| About this exercise |
Beginning at the line that holds "cyan ellipse: moved 13 px left", transcribe each line exactly through the end of the records, and leave any pictures out.

| Source data |

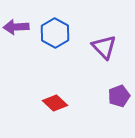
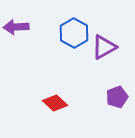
blue hexagon: moved 19 px right
purple triangle: rotated 44 degrees clockwise
purple pentagon: moved 2 px left, 1 px down
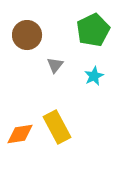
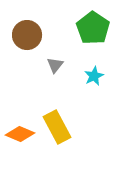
green pentagon: moved 2 px up; rotated 12 degrees counterclockwise
orange diamond: rotated 32 degrees clockwise
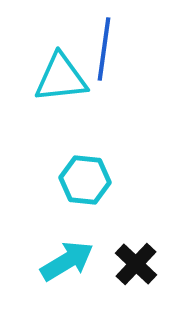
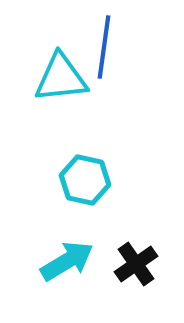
blue line: moved 2 px up
cyan hexagon: rotated 6 degrees clockwise
black cross: rotated 12 degrees clockwise
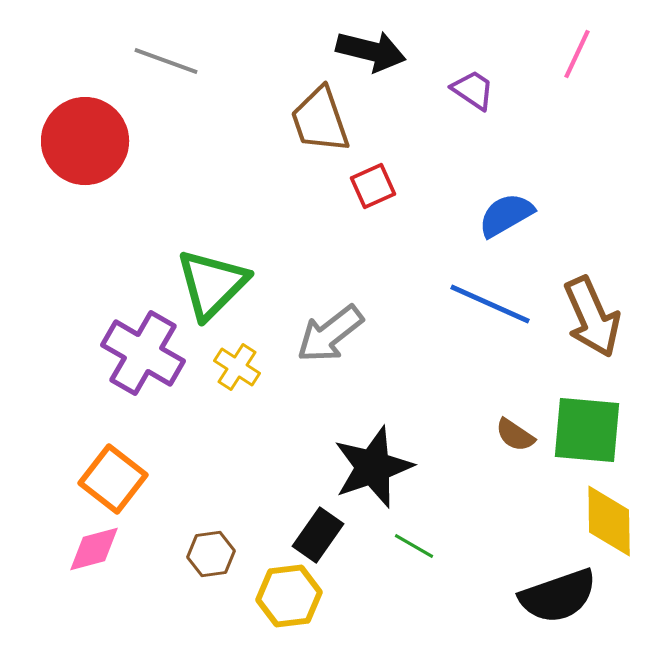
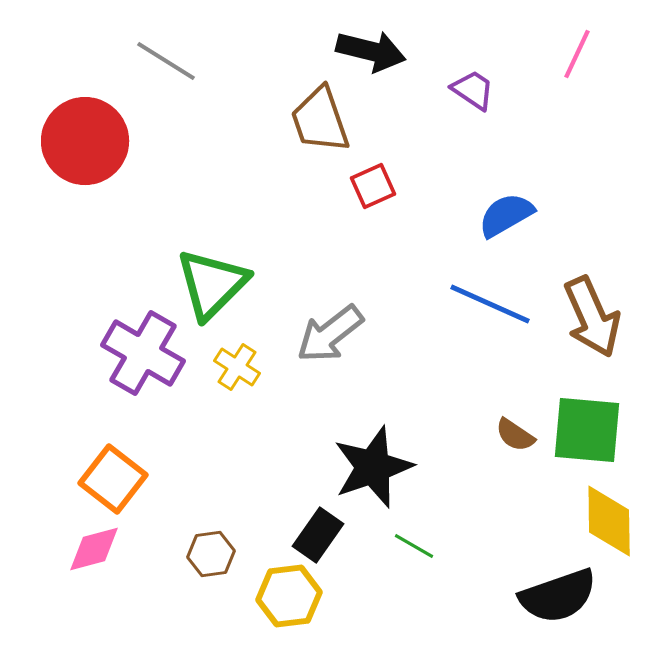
gray line: rotated 12 degrees clockwise
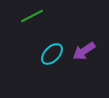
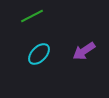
cyan ellipse: moved 13 px left
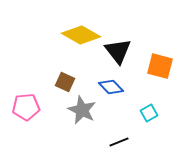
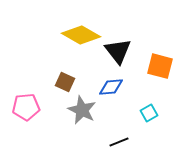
blue diamond: rotated 50 degrees counterclockwise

| Result of the task |
cyan ellipse: moved 13 px left
blue diamond: rotated 50 degrees counterclockwise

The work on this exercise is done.